About this exercise
Set down exactly the first line of the entries and every line after it, through the line with "(413, 185) = (530, 254): green".

Items from a data source:
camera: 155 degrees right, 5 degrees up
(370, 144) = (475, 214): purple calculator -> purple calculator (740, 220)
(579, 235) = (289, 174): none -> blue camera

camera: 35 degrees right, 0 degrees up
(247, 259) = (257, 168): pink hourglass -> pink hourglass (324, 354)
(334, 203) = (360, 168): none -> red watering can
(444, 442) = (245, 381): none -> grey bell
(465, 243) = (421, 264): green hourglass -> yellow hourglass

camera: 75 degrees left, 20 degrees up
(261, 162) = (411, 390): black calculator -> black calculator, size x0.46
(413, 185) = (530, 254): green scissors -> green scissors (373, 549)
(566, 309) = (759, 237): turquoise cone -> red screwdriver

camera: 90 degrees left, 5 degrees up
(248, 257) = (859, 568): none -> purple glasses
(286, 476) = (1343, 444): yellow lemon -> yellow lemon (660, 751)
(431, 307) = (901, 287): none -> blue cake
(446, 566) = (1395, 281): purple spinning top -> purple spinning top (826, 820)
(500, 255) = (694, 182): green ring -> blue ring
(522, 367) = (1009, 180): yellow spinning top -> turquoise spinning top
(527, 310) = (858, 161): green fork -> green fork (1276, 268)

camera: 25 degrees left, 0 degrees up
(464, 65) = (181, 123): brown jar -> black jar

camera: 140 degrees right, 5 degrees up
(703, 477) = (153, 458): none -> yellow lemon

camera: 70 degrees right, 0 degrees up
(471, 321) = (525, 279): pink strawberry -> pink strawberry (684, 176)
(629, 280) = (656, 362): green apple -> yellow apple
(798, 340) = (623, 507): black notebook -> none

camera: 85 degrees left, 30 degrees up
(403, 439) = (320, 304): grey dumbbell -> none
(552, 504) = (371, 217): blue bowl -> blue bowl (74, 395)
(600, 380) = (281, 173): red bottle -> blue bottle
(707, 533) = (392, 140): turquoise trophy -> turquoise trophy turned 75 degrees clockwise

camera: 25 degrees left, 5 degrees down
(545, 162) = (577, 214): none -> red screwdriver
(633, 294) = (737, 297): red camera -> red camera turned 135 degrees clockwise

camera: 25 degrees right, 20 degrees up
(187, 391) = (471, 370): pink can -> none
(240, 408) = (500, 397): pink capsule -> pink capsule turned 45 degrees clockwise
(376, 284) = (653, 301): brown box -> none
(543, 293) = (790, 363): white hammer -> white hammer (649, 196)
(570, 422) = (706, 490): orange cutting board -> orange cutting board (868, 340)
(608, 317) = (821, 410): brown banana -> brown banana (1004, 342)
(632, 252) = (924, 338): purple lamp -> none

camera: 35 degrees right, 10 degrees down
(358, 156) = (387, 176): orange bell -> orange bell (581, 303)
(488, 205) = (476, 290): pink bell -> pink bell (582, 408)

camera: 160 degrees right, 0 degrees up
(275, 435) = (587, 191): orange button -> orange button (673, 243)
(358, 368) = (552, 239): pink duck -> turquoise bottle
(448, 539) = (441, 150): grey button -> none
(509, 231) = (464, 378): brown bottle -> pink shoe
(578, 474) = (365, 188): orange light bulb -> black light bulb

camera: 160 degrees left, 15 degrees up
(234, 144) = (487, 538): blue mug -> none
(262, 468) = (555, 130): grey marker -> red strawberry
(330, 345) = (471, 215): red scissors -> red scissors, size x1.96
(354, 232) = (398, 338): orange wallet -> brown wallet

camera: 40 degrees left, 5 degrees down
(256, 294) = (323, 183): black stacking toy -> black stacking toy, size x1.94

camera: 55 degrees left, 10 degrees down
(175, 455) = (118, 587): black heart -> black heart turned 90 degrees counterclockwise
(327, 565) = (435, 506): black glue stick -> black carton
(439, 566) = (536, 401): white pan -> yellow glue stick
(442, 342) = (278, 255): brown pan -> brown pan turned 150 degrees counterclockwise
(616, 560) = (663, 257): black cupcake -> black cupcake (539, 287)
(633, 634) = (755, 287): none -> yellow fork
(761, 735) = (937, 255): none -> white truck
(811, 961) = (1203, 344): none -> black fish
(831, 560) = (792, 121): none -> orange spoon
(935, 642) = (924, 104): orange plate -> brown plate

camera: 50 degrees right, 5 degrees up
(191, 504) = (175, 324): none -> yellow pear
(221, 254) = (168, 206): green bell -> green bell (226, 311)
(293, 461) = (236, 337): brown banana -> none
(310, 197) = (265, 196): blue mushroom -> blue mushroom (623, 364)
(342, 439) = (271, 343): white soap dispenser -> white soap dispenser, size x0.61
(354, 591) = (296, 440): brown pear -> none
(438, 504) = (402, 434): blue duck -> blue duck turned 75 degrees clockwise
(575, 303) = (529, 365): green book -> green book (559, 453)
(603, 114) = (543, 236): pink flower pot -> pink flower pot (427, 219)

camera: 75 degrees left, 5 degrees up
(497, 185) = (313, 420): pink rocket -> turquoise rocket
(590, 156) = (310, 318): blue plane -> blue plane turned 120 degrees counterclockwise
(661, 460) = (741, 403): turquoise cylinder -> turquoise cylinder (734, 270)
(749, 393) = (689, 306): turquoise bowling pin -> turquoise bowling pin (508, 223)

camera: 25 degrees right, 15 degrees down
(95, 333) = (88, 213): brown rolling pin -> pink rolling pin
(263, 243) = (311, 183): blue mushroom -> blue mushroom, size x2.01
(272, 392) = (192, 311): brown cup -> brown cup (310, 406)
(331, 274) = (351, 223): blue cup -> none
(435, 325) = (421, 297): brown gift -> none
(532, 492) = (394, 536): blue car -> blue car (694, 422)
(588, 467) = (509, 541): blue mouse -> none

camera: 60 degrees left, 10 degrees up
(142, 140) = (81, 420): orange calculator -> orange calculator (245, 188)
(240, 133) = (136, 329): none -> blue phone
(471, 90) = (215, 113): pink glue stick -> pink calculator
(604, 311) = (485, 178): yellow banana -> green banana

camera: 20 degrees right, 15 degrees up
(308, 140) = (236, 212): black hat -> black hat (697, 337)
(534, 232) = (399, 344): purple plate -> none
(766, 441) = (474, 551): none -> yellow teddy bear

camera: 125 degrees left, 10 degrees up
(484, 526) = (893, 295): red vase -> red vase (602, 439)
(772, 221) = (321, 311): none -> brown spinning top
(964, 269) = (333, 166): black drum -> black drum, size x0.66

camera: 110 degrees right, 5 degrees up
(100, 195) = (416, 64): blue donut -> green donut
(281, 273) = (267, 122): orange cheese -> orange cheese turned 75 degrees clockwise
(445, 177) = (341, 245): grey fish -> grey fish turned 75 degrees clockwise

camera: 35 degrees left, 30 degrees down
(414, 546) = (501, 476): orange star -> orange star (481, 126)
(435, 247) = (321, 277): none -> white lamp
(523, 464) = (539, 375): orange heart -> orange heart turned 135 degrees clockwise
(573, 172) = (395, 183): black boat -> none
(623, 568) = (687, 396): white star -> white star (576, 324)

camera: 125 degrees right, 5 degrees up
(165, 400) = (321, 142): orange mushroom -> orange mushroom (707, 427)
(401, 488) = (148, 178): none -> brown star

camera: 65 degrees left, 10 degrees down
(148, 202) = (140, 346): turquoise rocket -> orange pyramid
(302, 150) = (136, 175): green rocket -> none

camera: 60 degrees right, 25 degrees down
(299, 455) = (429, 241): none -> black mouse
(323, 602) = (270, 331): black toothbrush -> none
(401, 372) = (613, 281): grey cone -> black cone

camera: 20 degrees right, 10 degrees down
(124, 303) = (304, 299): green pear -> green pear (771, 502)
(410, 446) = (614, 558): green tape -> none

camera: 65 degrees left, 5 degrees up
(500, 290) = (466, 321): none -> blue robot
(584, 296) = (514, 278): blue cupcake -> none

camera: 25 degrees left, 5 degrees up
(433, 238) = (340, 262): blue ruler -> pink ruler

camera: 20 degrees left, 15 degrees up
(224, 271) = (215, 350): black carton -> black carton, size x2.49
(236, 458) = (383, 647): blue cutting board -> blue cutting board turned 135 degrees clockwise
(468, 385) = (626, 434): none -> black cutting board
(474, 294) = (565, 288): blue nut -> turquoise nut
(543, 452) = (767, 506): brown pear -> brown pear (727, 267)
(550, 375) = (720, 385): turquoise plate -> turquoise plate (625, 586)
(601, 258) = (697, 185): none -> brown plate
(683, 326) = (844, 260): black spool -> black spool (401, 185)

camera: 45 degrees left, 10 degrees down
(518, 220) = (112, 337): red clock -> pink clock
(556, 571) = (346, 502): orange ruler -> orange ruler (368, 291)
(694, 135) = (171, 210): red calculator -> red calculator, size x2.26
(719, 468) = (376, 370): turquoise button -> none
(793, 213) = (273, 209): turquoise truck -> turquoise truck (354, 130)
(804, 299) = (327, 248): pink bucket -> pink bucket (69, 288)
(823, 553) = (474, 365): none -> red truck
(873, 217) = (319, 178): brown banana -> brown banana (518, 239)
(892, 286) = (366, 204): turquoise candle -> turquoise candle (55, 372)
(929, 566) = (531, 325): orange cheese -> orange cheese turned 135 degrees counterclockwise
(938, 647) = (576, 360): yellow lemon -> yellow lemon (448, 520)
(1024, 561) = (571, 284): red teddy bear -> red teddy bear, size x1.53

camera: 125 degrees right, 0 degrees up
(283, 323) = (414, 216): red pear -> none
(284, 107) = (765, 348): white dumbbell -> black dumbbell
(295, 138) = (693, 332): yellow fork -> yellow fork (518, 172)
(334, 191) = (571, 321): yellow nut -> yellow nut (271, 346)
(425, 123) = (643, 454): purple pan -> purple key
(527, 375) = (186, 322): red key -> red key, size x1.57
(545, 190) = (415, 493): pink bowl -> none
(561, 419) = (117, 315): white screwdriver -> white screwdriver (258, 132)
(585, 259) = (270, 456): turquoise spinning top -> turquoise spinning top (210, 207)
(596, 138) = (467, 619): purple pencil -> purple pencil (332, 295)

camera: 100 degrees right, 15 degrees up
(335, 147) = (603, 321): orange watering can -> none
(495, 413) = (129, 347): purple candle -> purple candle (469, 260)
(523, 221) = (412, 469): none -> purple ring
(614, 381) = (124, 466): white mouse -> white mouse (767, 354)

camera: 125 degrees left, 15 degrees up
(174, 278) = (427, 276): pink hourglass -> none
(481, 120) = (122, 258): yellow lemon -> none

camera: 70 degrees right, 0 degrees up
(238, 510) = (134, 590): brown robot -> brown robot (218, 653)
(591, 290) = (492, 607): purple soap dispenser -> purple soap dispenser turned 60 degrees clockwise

Reply to the task
camera: 155 degrees right, 5 degrees up
(370, 144) = (475, 214): purple calculator -> purple calculator (740, 220)
(579, 235) = (289, 174): none -> blue camera

camera: 35 degrees right, 0 degrees up
(247, 259) = (257, 168): pink hourglass -> pink hourglass (324, 354)
(334, 203) = (360, 168): none -> red watering can
(444, 442) = (245, 381): none -> grey bell
(465, 243) = (421, 264): green hourglass -> yellow hourglass

camera: 75 degrees left, 20 degrees up
(261, 162) = (411, 390): black calculator -> black calculator, size x0.46
(413, 185) = (530, 254): green scissors -> green scissors (373, 549)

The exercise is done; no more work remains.